─── MATERIAL FOR THIS TASK

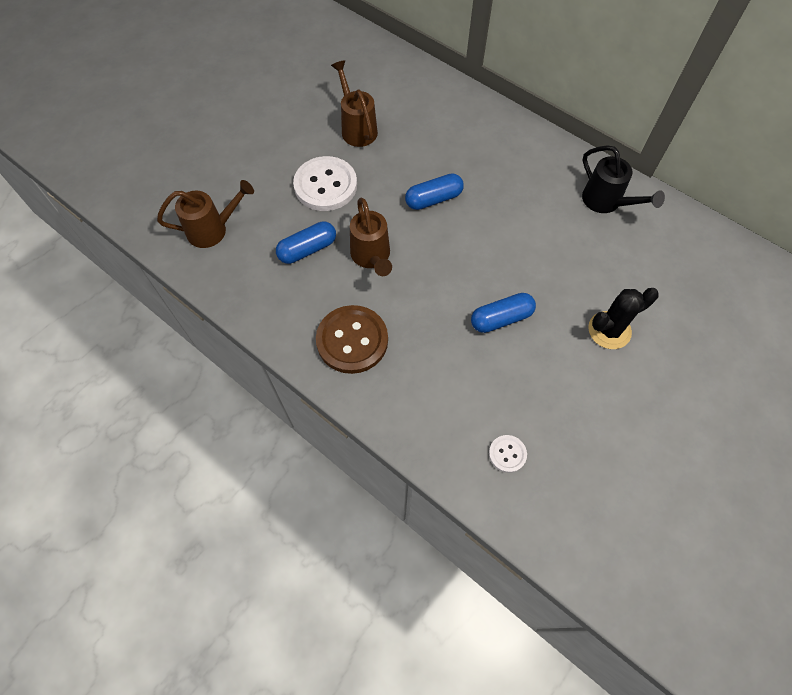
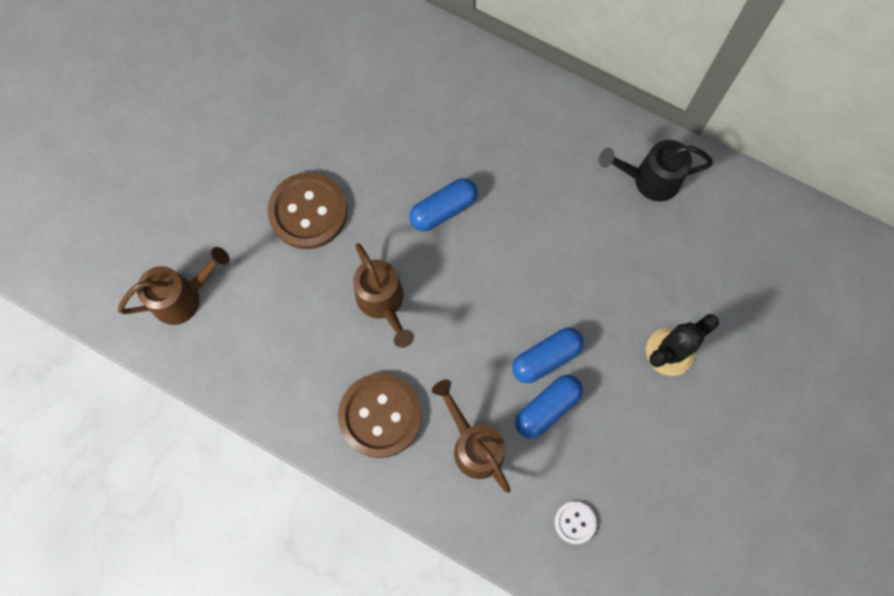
camera: 10 degrees left, 10 degrees up
(307, 249) = (304, 305): blue capsule -> blue capsule (547, 408)
(325, 185) = (308, 212): white button -> brown button
(357, 128) = (331, 121): brown watering can -> brown watering can (474, 445)
(606, 202) = (649, 180): black watering can -> black watering can turned 135 degrees clockwise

──────

→ INSTRUCTIONS TO FOLLOW:
The line containing "(325, 185) = (308, 212): white" opens the range, and the last line of the entries closes it; copy that range exactly.

→ WRITTEN SOLUTION:
(325, 185) = (308, 212): white button -> brown button
(357, 128) = (331, 121): brown watering can -> brown watering can (474, 445)
(606, 202) = (649, 180): black watering can -> black watering can turned 135 degrees clockwise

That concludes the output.